Every entry, exactly as given, must be retyped.

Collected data
-----
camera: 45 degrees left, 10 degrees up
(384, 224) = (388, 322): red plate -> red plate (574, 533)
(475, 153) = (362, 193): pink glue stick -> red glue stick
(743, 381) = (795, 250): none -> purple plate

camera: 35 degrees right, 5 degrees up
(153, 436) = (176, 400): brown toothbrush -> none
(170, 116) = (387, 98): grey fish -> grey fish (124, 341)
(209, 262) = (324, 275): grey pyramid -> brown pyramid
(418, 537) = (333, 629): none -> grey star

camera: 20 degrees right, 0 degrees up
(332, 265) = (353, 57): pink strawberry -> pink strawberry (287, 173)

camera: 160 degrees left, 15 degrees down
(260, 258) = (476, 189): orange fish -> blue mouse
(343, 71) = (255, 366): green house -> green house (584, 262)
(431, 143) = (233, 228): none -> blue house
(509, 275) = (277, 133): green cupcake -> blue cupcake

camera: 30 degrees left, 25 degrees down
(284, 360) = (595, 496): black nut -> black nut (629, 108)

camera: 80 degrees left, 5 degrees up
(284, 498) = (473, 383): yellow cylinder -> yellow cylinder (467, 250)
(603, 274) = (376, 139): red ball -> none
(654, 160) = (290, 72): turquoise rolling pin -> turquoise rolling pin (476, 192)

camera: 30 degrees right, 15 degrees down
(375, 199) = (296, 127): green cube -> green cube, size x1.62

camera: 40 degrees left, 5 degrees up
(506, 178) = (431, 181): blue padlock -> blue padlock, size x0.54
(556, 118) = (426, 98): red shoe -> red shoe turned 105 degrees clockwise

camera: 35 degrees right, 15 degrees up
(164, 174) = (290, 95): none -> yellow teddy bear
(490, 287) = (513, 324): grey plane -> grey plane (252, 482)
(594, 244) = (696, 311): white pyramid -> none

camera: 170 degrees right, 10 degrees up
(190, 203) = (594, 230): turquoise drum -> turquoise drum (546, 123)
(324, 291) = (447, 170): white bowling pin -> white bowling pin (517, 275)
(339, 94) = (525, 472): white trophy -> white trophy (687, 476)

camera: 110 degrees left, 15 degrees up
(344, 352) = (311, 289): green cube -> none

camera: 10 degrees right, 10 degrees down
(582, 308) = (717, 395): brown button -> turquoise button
-----
**Task solution**:
camera: 45 degrees left, 10 degrees up
(384, 224) = (388, 322): red plate -> red plate (574, 533)
(475, 153) = (362, 193): pink glue stick -> red glue stick
(743, 381) = (795, 250): none -> purple plate

camera: 35 degrees right, 5 degrees up
(153, 436) = (176, 400): brown toothbrush -> none
(170, 116) = (387, 98): grey fish -> grey fish (124, 341)
(209, 262) = (324, 275): grey pyramid -> brown pyramid
(418, 537) = (333, 629): none -> grey star

camera: 20 degrees right, 0 degrees up
(332, 265) = (353, 57): pink strawberry -> pink strawberry (287, 173)

camera: 160 degrees left, 15 degrees down
(260, 258) = (476, 189): orange fish -> blue mouse
(343, 71) = (255, 366): green house -> green house (584, 262)
(431, 143) = (233, 228): none -> blue house
(509, 275) = (277, 133): green cupcake -> blue cupcake

camera: 30 degrees left, 25 degrees down
(284, 360) = (595, 496): black nut -> black nut (629, 108)

camera: 80 degrees left, 5 degrees up
(284, 498) = (473, 383): yellow cylinder -> yellow cylinder (467, 250)
(603, 274) = (376, 139): red ball -> none
(654, 160) = (290, 72): turquoise rolling pin -> turquoise rolling pin (476, 192)

camera: 30 degrees right, 15 degrees down
(375, 199) = (296, 127): green cube -> green cube, size x1.62

camera: 40 degrees left, 5 degrees up
(506, 178) = (431, 181): blue padlock -> blue padlock, size x0.54
(556, 118) = (426, 98): red shoe -> red shoe turned 105 degrees clockwise

camera: 35 degrees right, 15 degrees up
(164, 174) = (290, 95): none -> yellow teddy bear
(490, 287) = (513, 324): grey plane -> grey plane (252, 482)
(594, 244) = (696, 311): white pyramid -> none

camera: 170 degrees right, 10 degrees up
(190, 203) = (594, 230): turquoise drum -> turquoise drum (546, 123)
(324, 291) = (447, 170): white bowling pin -> white bowling pin (517, 275)
(339, 94) = (525, 472): white trophy -> white trophy (687, 476)

camera: 110 degrees left, 15 degrees up
(344, 352) = (311, 289): green cube -> none

camera: 10 degrees right, 10 degrees down
(582, 308) = (717, 395): brown button -> turquoise button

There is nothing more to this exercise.